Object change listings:
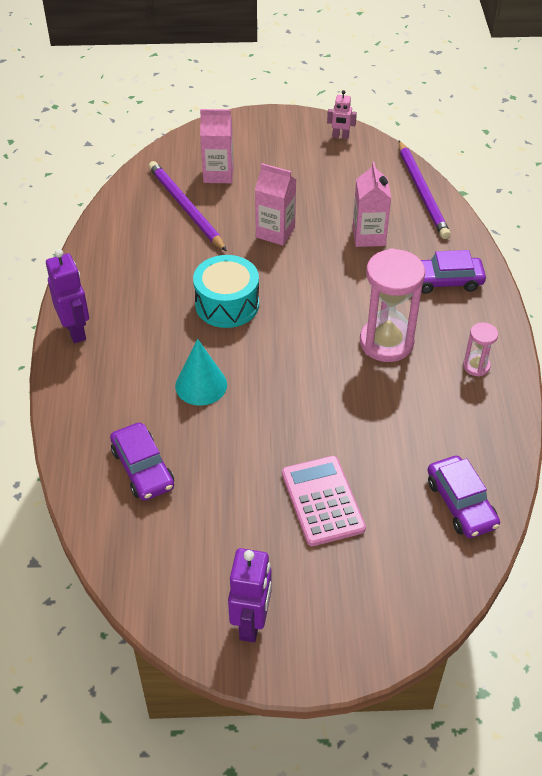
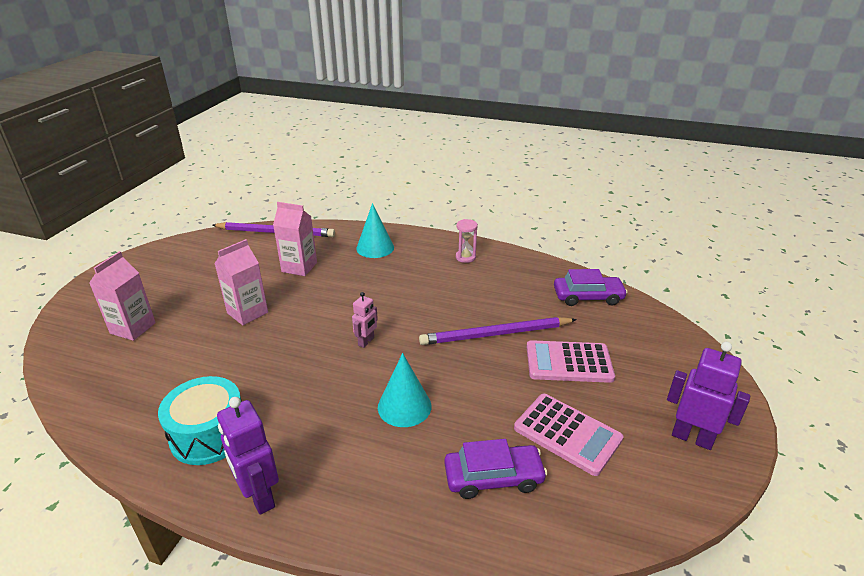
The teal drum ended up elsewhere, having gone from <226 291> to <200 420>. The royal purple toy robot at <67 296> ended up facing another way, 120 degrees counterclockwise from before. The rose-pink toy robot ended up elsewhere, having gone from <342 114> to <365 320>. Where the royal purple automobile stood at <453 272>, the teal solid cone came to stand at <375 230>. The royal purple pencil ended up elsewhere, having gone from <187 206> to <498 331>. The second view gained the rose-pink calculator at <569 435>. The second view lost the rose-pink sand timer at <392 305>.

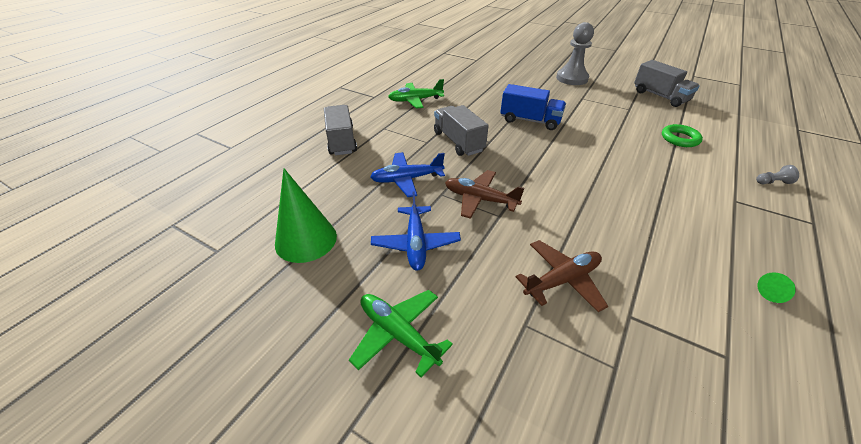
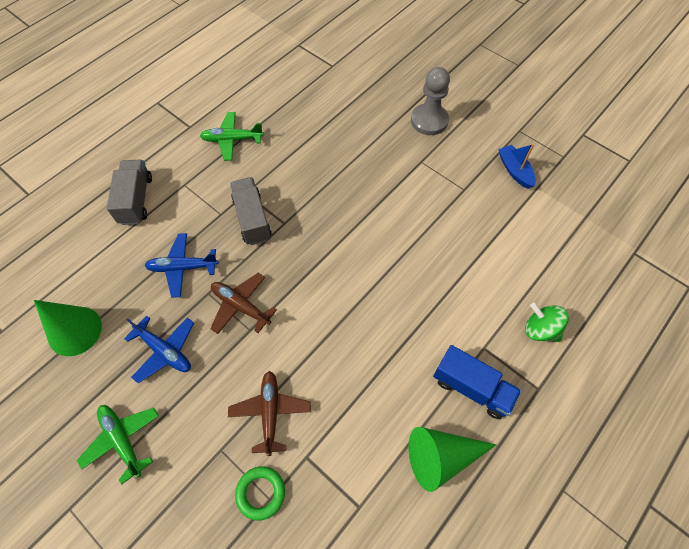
The blue aeroplane at <416 231> ended up facing another way, 60 degrees counterclockwise from before. The russet aeroplane at <562 276> ended up facing another way, 75 degrees counterclockwise from before. The emerald torus ended up elsewhere, having gone from <682 135> to <260 493>. The size of the emerald solid cone at <776 287> changed by a factor of 2.35. The blue toy truck ended up elsewhere, having gone from <533 107> to <477 382>. Where the grey toy truck stood at <667 83>, the blue boat came to stand at <517 166>. Where the grey pawn stood at <777 174>, the emerald whirligig came to stand at <547 322>.

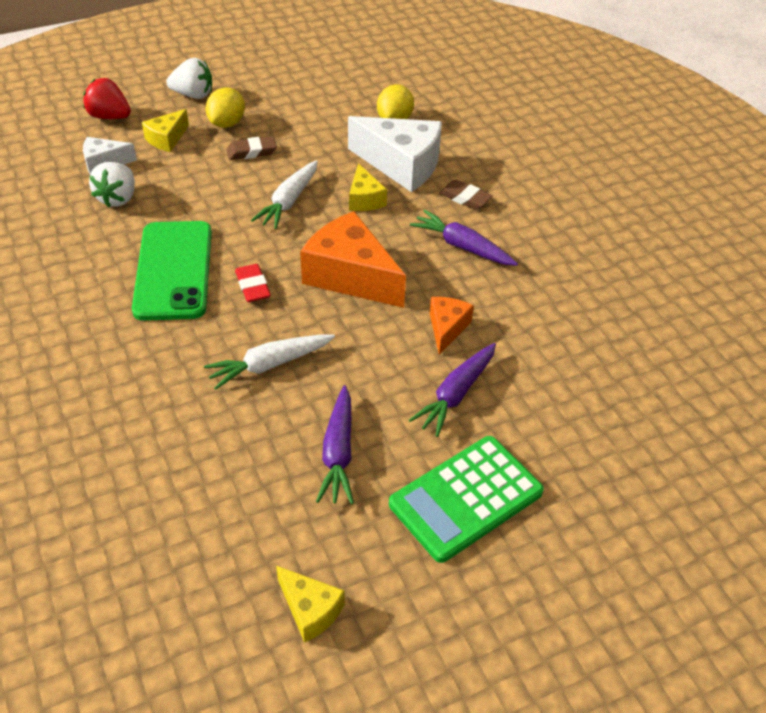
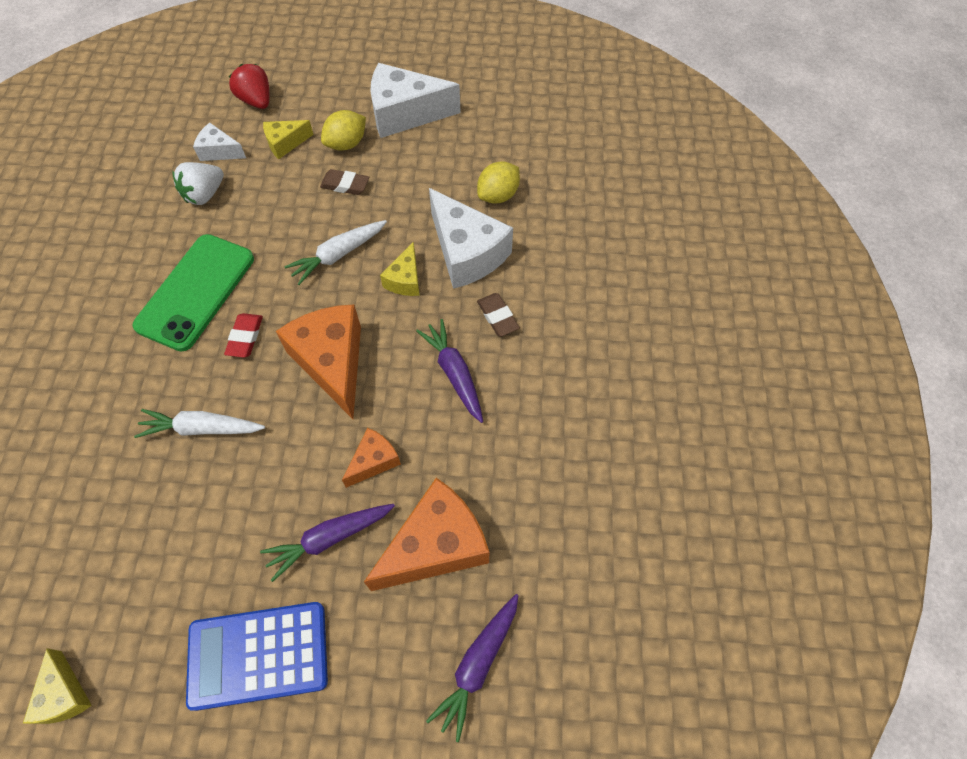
What was the emerald calculator at <466 499> turned into the blue calculator at <257 656>. The second view gained the bright orange cheese at <426 534>. The second view gained the white cheese at <415 100>. The royal purple toy carrot ended up elsewhere, having gone from <335 444> to <472 668>. The second view lost the white toy strawberry at <189 78>.

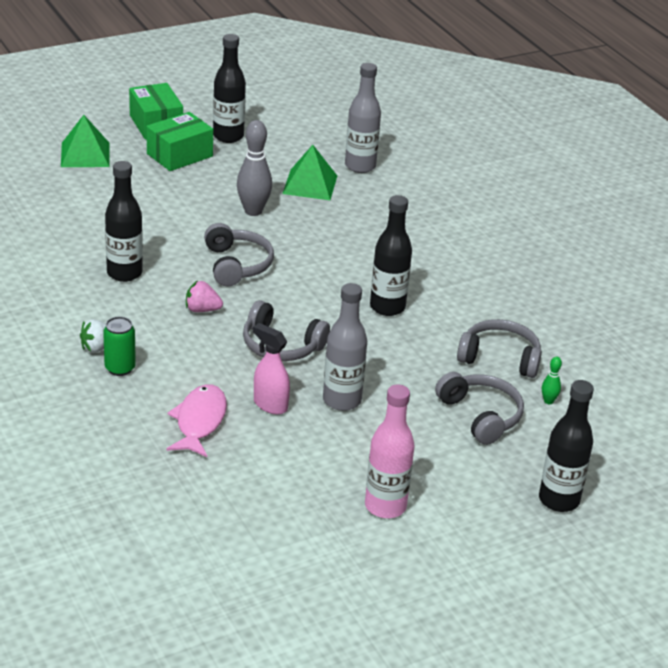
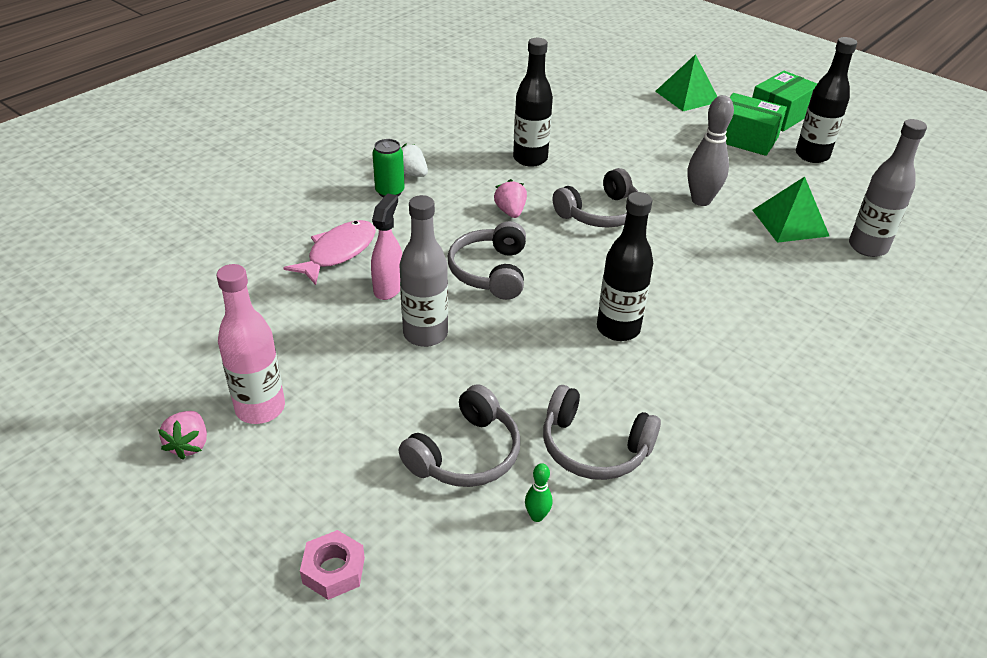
The second view gained the rose-pink toy strawberry at <182 435>. The rose-pink toy fish at <196 420> ended up facing another way, 45 degrees counterclockwise from before. Where the black flask stood at <566 446>, the rose-pink hexagon nut came to stand at <332 565>. The grey over-ear headphones at <499 348> ended up facing another way, 120 degrees clockwise from before.

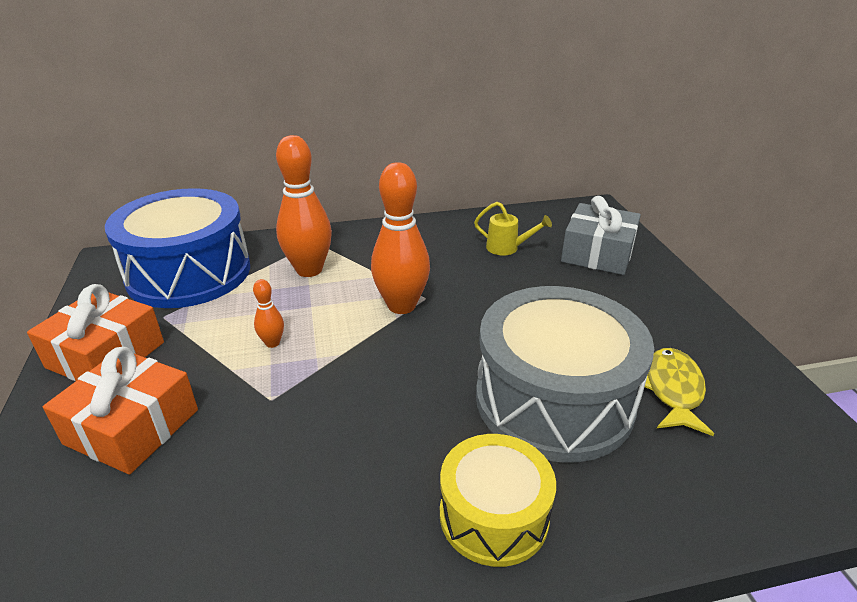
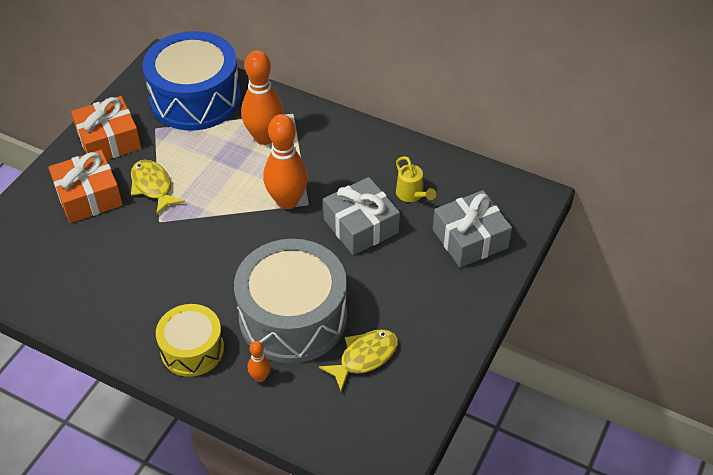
The second view gained the bright yellow toy fish at <158 187>. The bright orange skittle ended up elsewhere, having gone from <268 313> to <259 361>. The second view gained the grey gift at <361 216>.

* [Exercise requirements]: The answer is a count and nothing more: lines above that contain "solid".

* [Written response]: 2